PROVIDED ENTRIES:
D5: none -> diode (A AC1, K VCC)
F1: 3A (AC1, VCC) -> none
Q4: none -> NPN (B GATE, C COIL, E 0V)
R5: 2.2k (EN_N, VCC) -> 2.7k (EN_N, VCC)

--

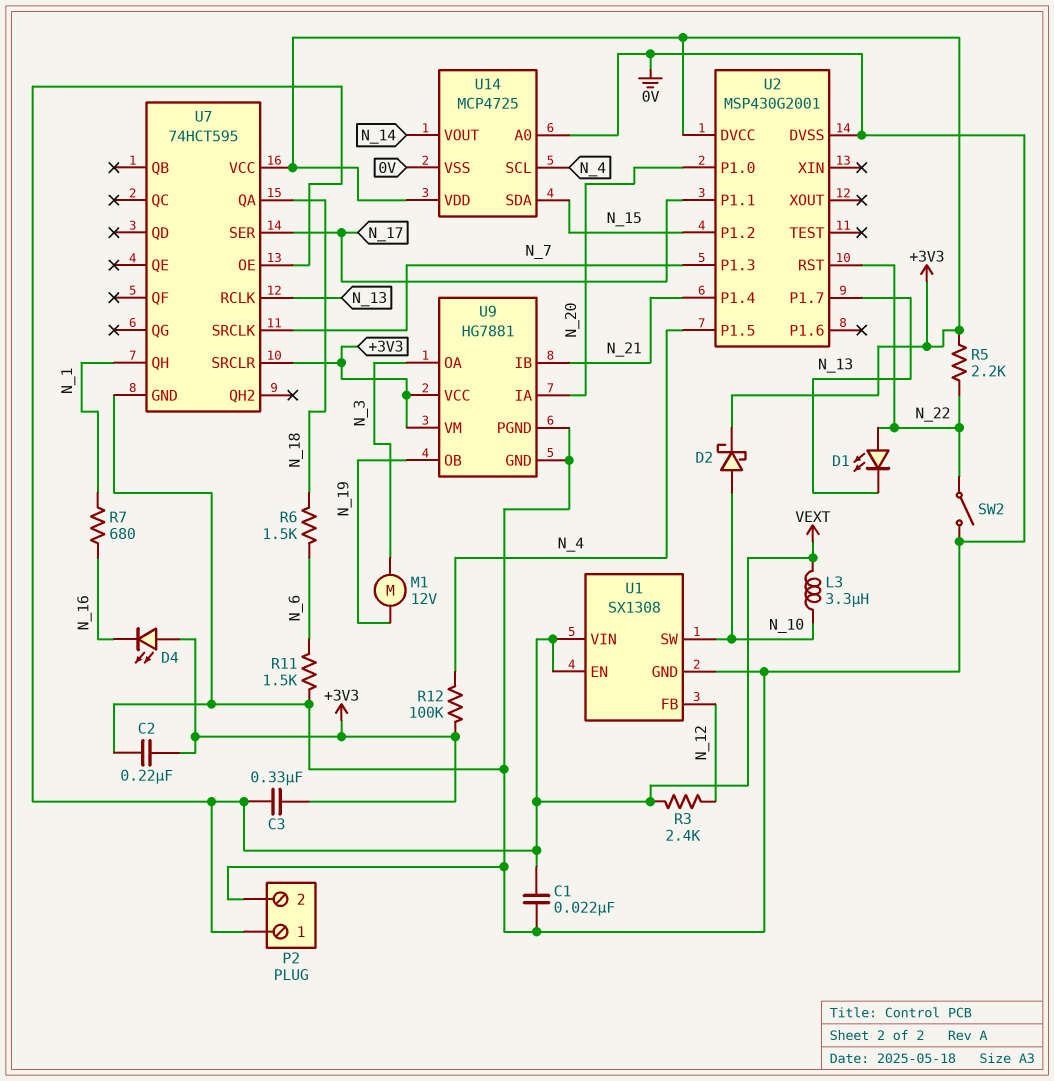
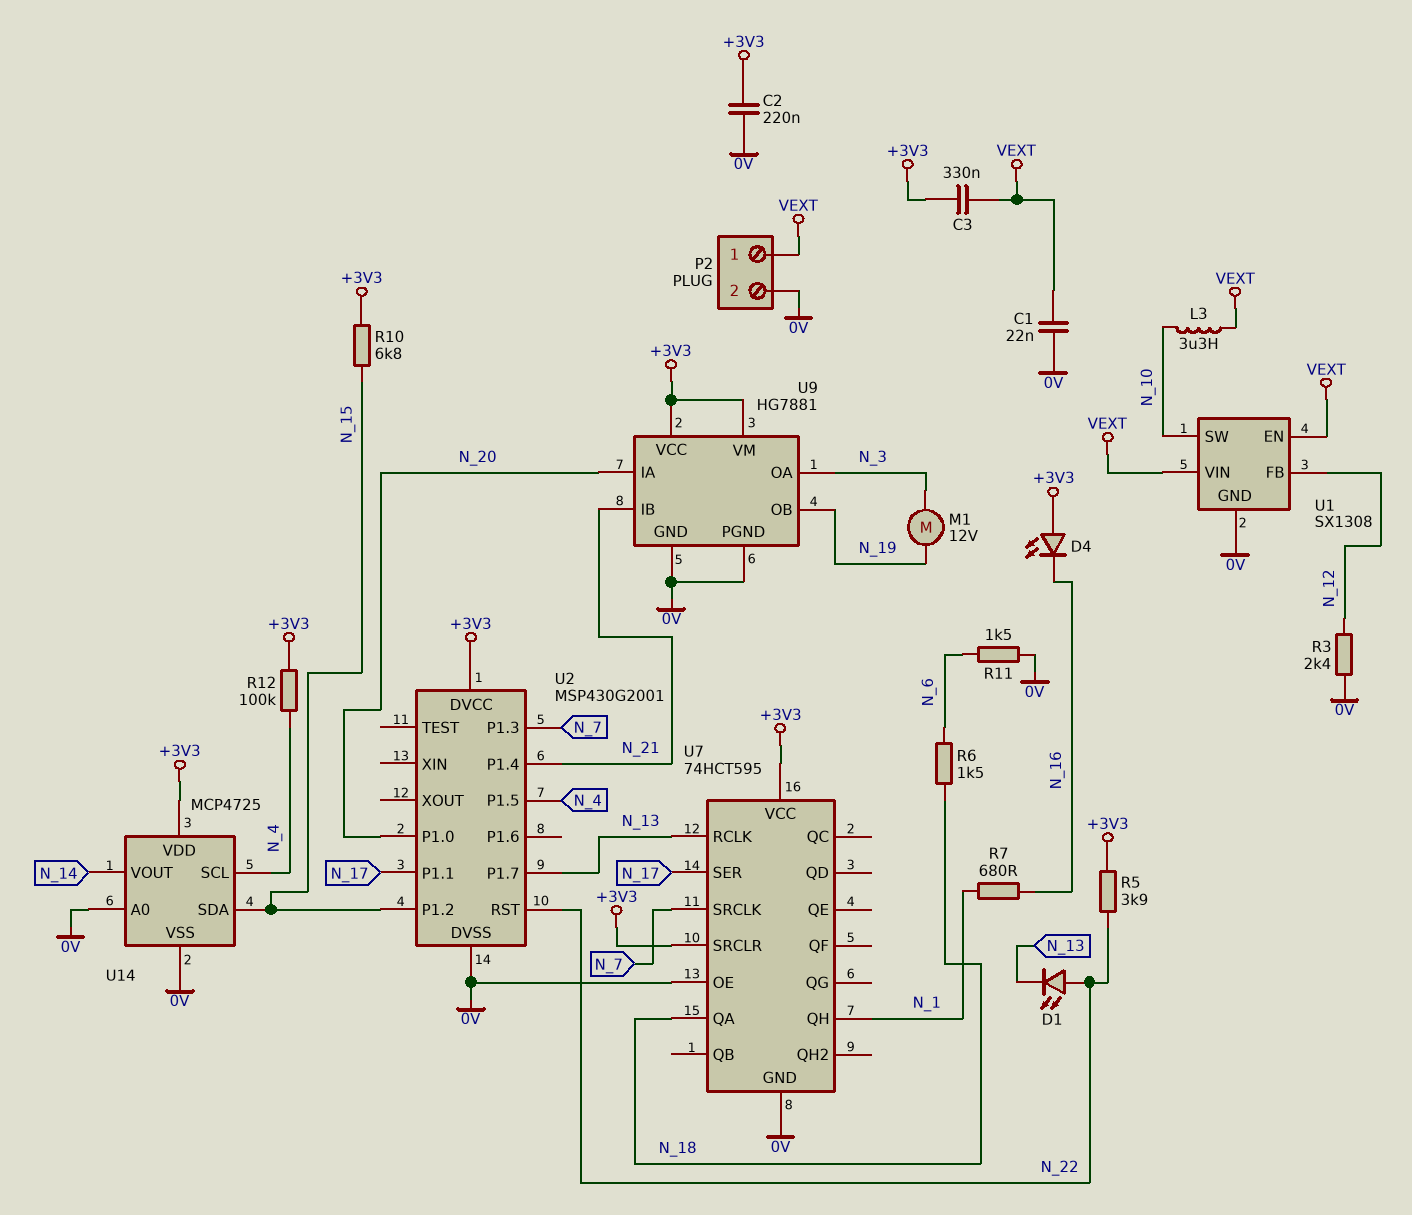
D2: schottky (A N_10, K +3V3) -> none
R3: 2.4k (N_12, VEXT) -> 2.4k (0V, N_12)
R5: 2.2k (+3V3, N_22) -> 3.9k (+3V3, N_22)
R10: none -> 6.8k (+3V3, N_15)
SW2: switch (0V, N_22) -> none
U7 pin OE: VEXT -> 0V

YOUR INSTRUCTIONS: Within the listing above, locate the line containing "D5: none -> diode (A AC1, K VCC)" and the line containing "R5: 2.2k (EN_N, VCC) -> 2.7k (EN_N, VCC)". Reproduce those two lines and all lines between them exactly, with nothing added.

YOUR SOLUTION:
D5: none -> diode (A AC1, K VCC)
F1: 3A (AC1, VCC) -> none
Q4: none -> NPN (B GATE, C COIL, E 0V)
R5: 2.2k (EN_N, VCC) -> 2.7k (EN_N, VCC)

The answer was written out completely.